_Object change listings_:
───
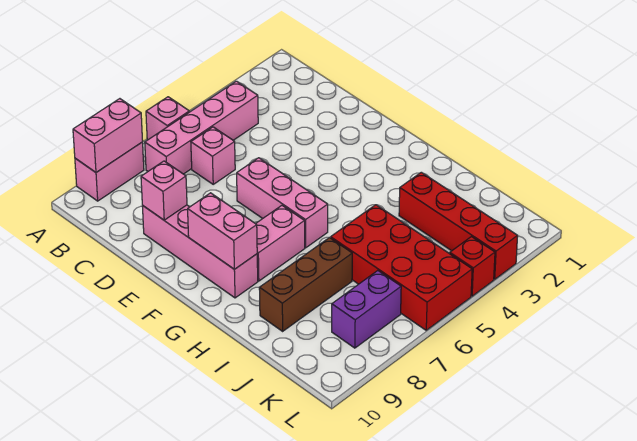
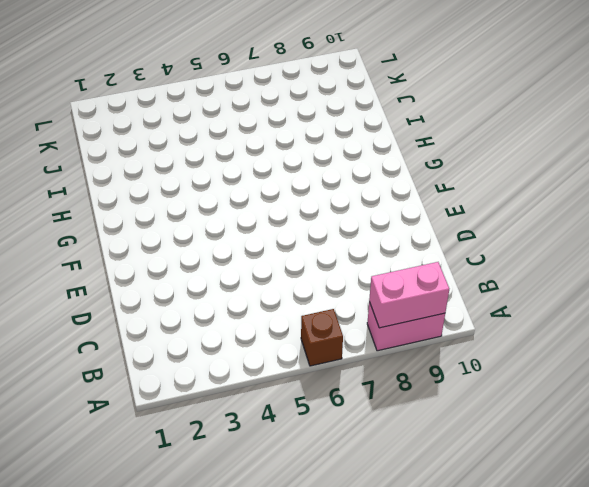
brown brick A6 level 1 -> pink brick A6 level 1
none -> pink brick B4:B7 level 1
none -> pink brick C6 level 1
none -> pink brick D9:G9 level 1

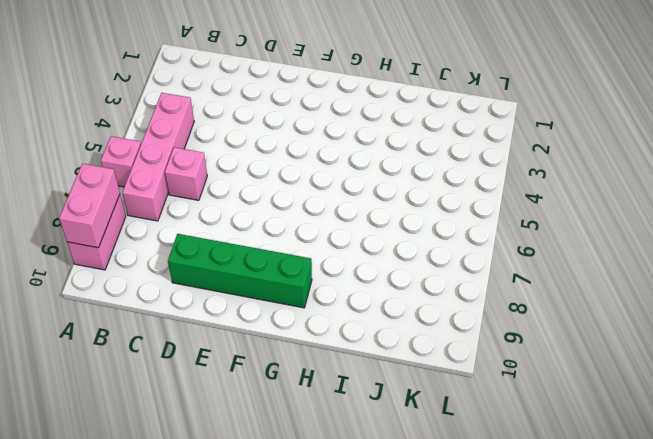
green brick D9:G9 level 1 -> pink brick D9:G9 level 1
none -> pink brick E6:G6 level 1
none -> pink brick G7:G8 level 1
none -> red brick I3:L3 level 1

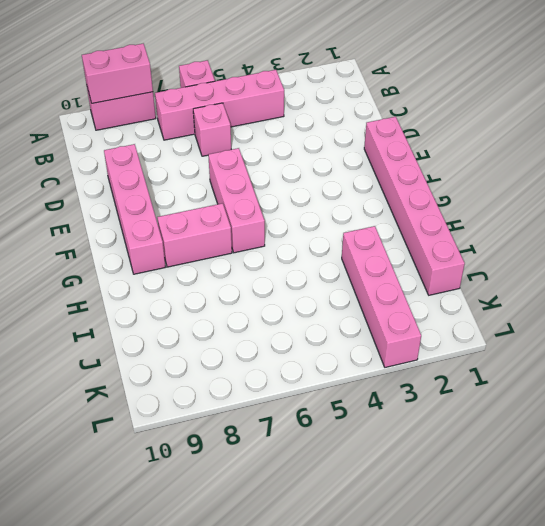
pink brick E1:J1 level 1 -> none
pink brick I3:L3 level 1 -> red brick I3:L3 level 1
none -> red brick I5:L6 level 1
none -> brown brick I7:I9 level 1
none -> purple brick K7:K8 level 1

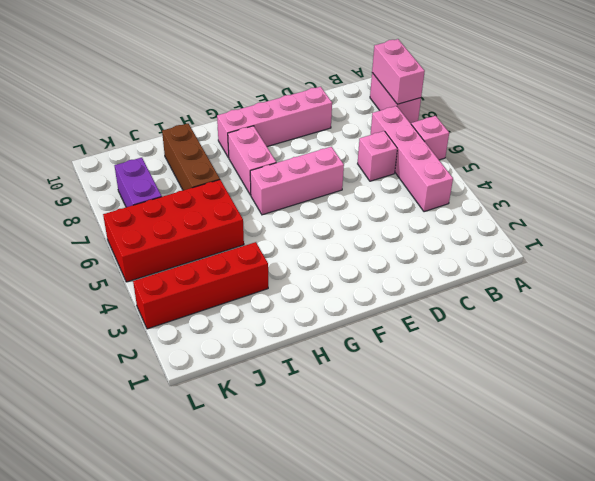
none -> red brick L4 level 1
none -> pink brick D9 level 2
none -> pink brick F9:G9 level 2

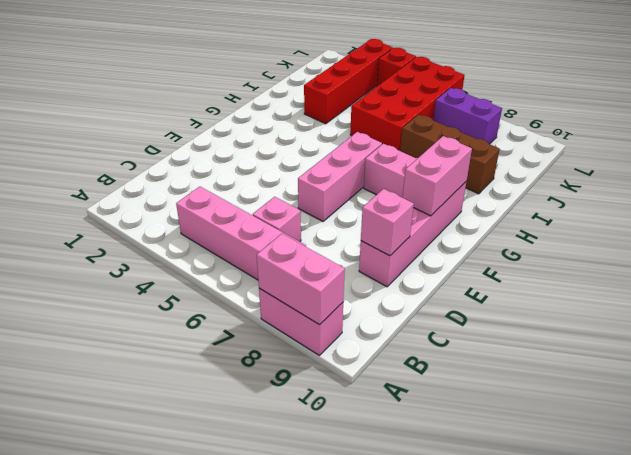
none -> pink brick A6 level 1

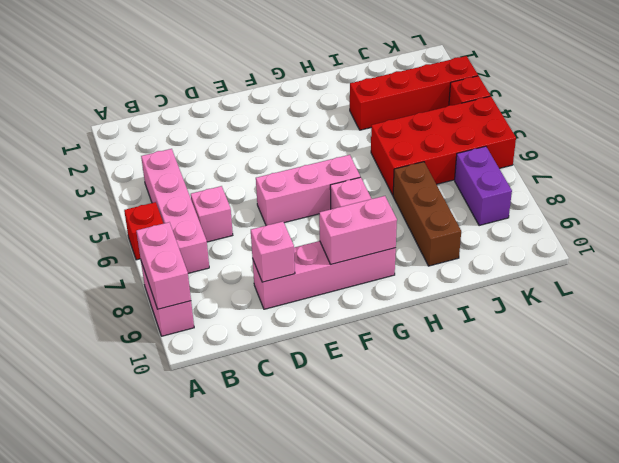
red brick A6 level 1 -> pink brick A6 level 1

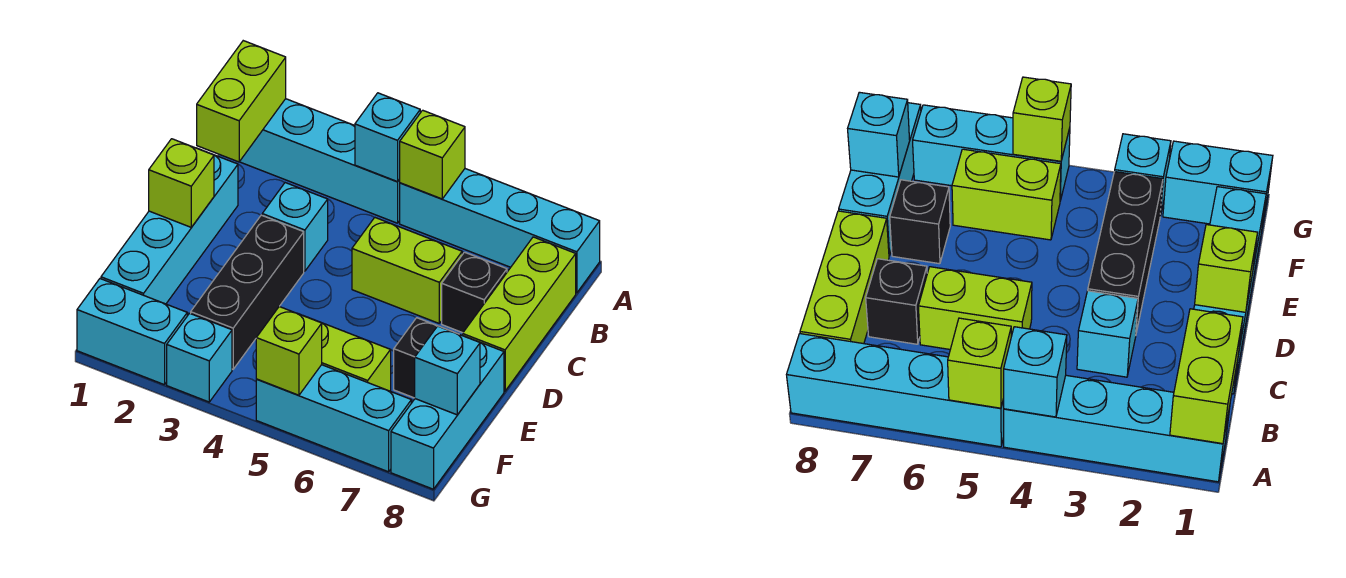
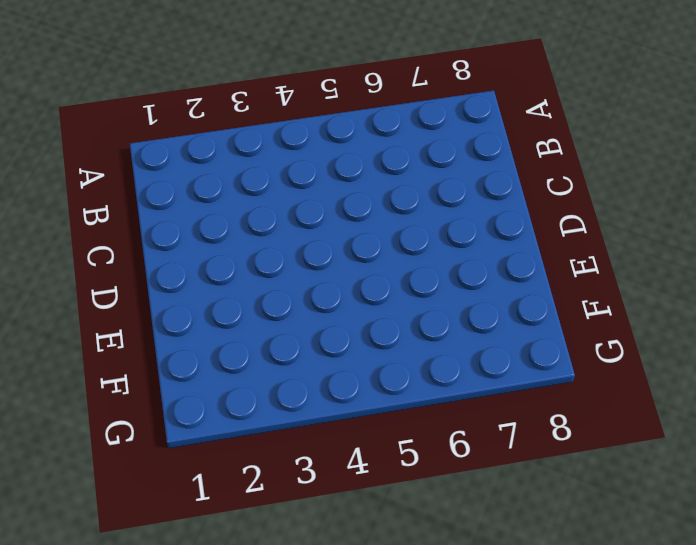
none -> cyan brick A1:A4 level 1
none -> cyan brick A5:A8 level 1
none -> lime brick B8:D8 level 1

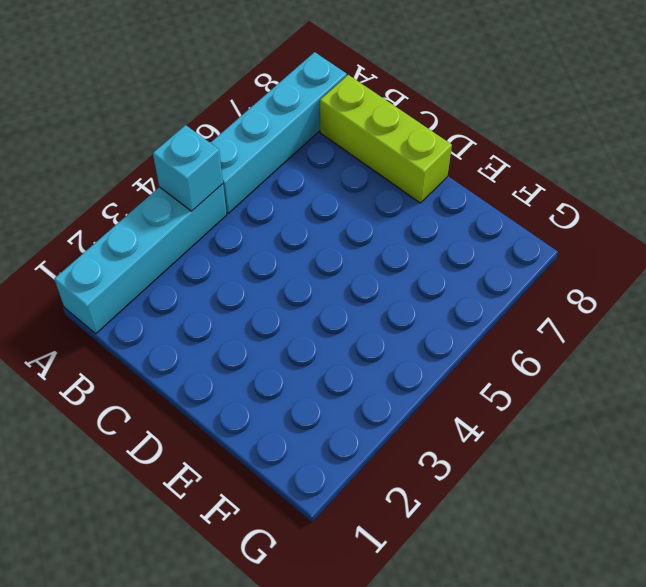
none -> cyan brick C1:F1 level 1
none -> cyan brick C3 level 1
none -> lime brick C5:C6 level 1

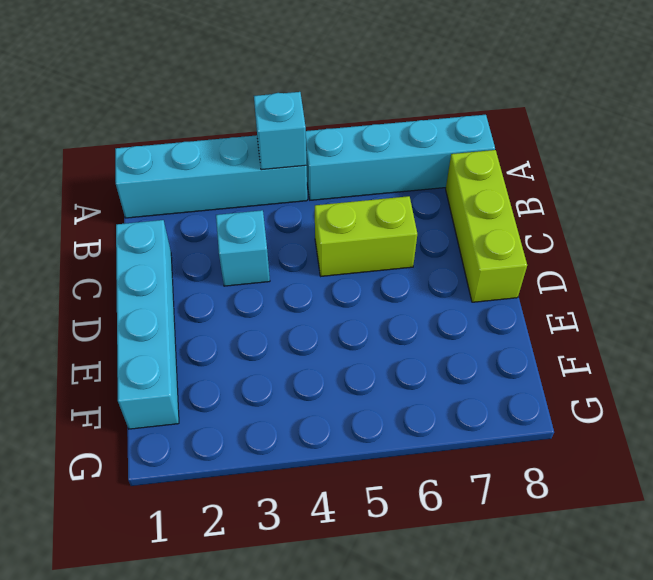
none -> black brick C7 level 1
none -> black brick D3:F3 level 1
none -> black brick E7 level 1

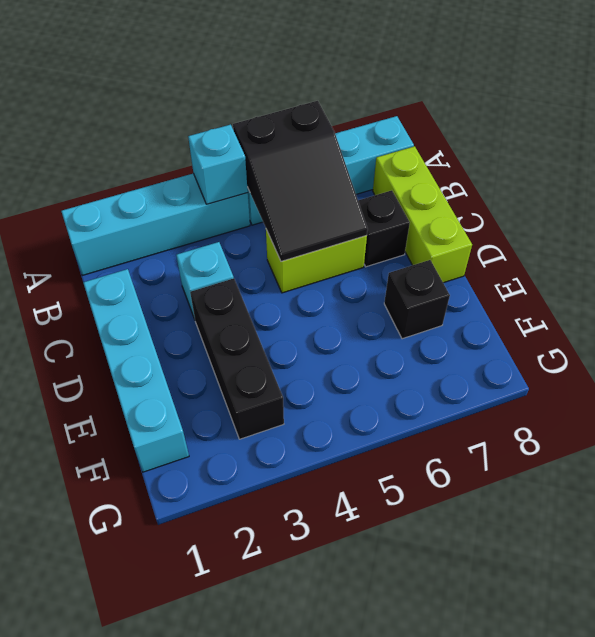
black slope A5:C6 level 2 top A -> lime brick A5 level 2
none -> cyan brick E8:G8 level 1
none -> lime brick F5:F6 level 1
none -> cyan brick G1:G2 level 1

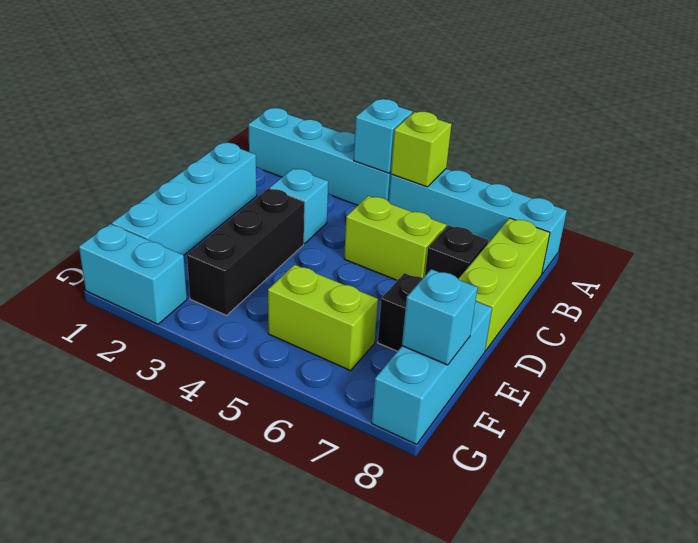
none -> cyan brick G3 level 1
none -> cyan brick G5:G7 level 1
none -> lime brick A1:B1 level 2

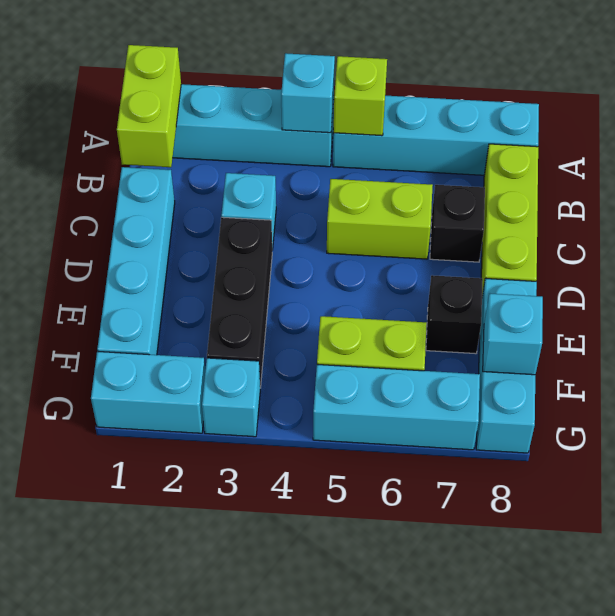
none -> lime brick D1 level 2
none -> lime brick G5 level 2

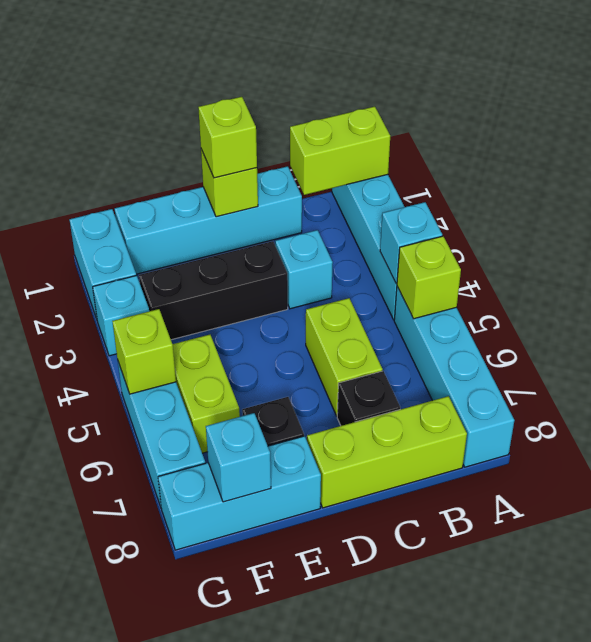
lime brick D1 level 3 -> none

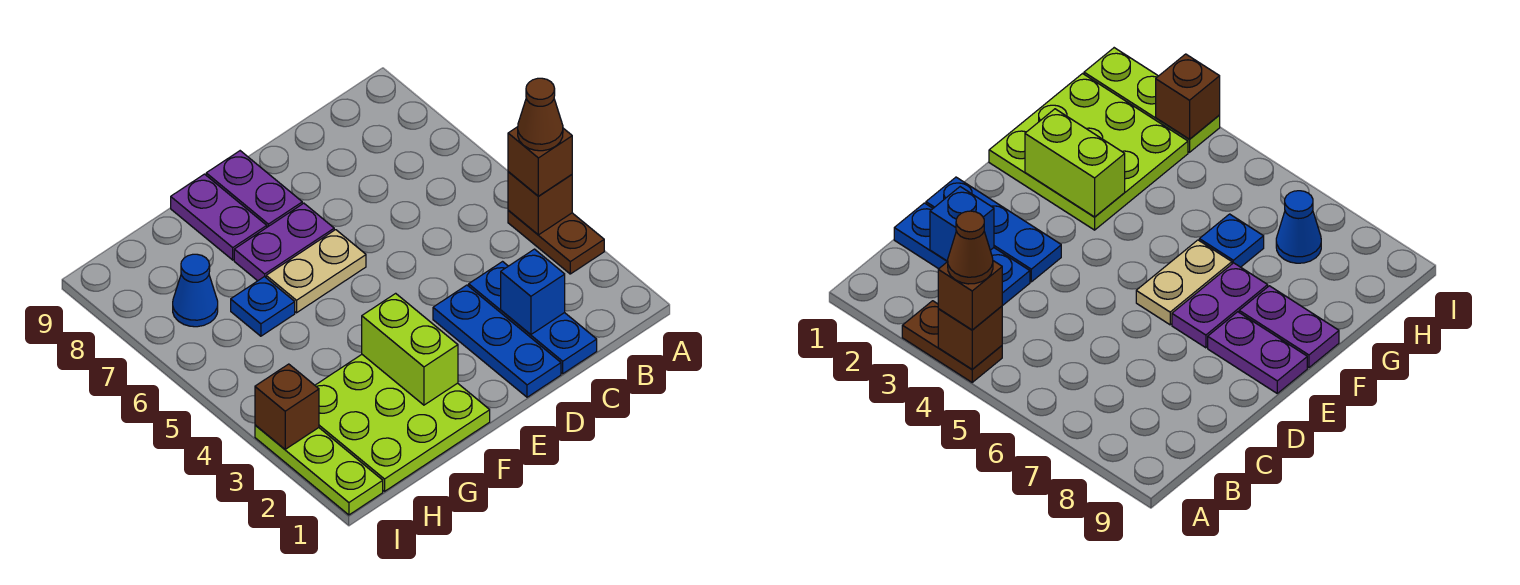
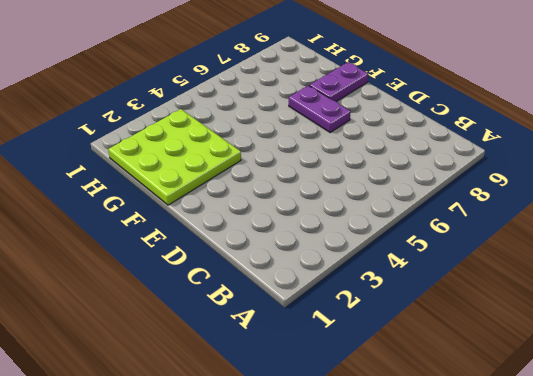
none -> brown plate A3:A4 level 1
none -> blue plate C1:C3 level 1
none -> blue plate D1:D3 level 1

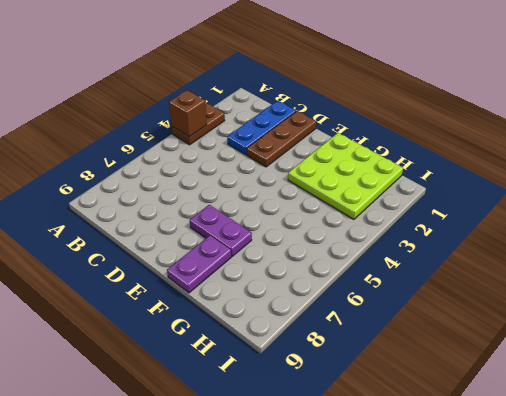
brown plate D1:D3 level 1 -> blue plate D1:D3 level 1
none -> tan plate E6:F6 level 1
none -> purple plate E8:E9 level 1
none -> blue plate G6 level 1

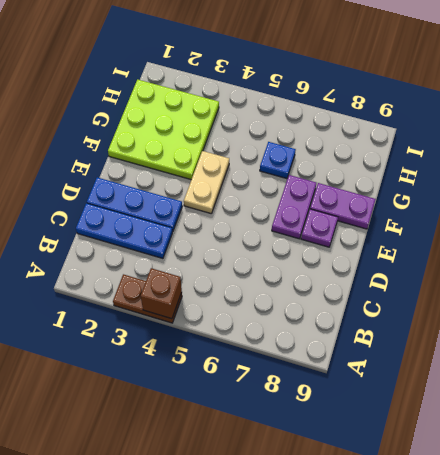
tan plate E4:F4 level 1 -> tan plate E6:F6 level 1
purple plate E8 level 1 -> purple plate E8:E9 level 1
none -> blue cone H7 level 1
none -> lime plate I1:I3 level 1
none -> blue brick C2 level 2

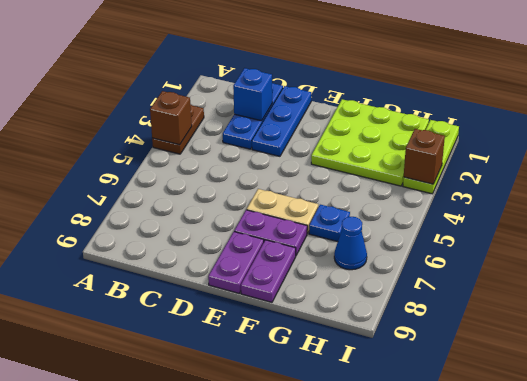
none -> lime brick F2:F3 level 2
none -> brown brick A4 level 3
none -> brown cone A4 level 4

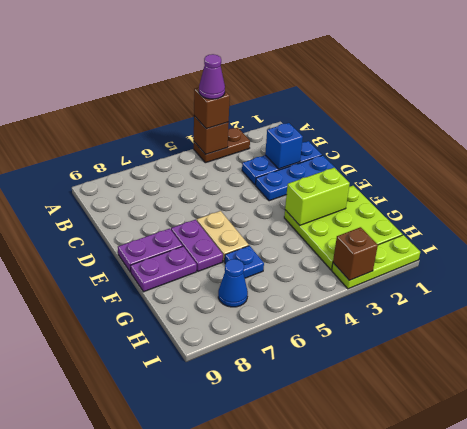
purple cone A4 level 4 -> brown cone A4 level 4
───
_Work instruction_: Where a line of the entries contains the word "cone", copy that line.

_Exercise solution_:
none -> blue cone H7 level 1
none -> brown cone A4 level 4
purple cone A4 level 4 -> brown cone A4 level 4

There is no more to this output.